### The records ###
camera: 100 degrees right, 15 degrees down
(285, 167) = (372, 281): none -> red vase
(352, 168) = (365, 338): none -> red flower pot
###
### The records ###
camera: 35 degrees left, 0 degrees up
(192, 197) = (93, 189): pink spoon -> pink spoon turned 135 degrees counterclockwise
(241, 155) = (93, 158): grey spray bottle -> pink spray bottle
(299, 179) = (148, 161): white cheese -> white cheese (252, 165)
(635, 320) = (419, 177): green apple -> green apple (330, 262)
###
### The records ###
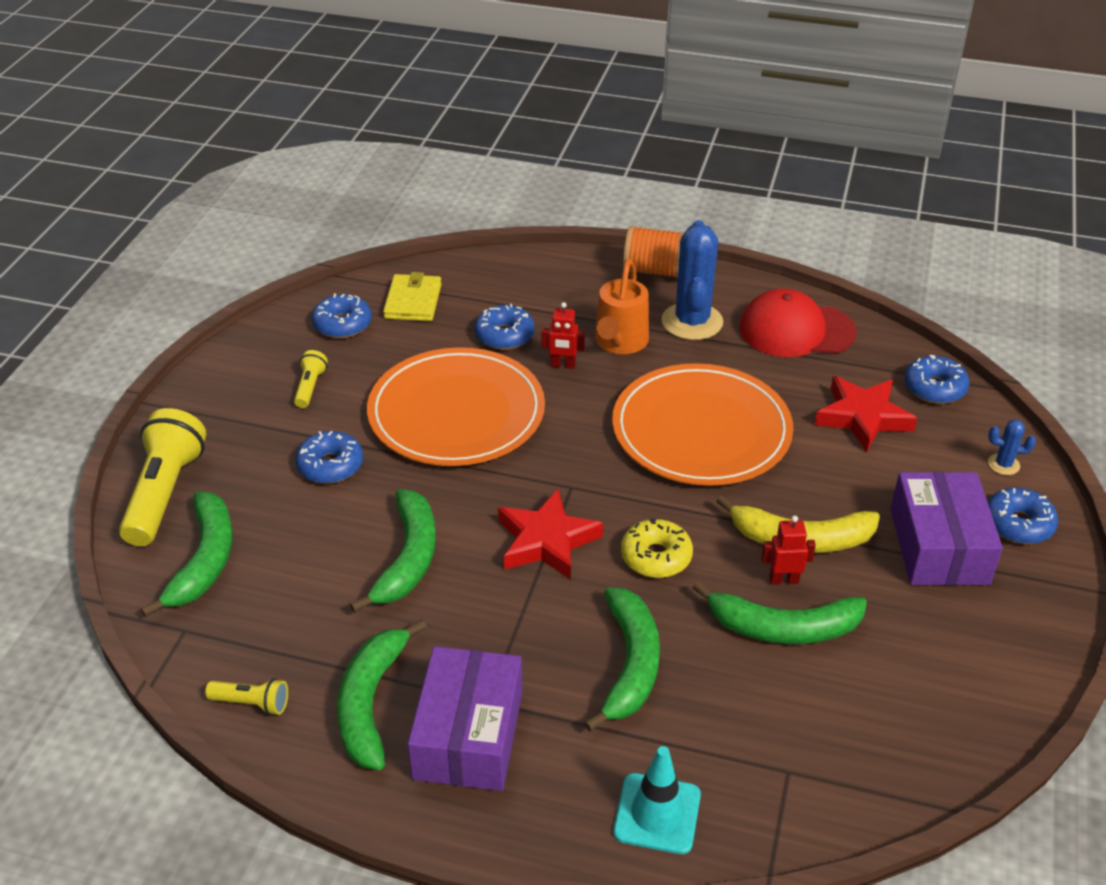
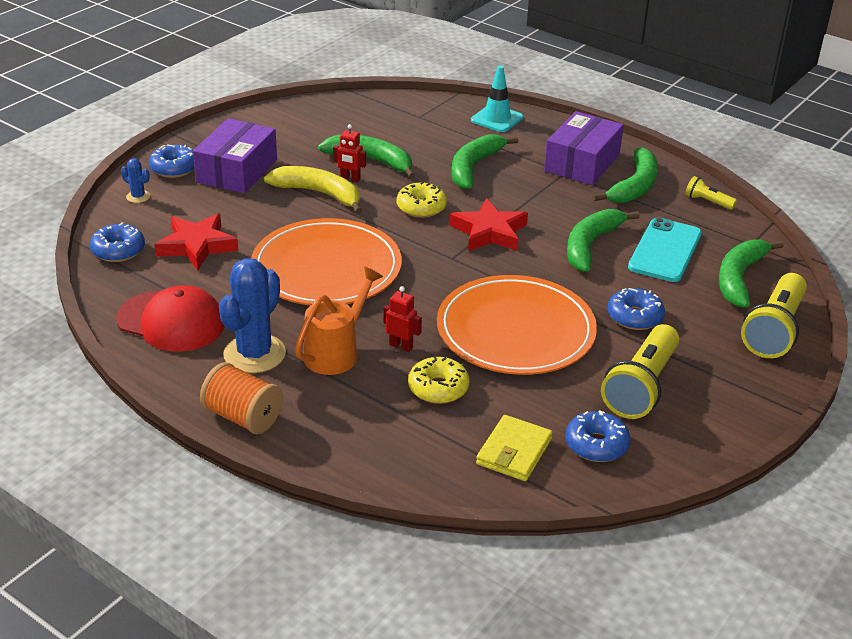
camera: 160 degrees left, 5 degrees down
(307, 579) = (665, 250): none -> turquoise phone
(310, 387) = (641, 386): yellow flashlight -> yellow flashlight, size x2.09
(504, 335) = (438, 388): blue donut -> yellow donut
###
- [What you will do]
Begin with the line that has "(285, 167) = (372, 281): none -> red vase" in the listing above and end after the line that has "(352, 168) = (365, 338): none"; output those lines exactly.

- [Answer for the task]
(285, 167) = (372, 281): none -> red vase
(352, 168) = (365, 338): none -> red flower pot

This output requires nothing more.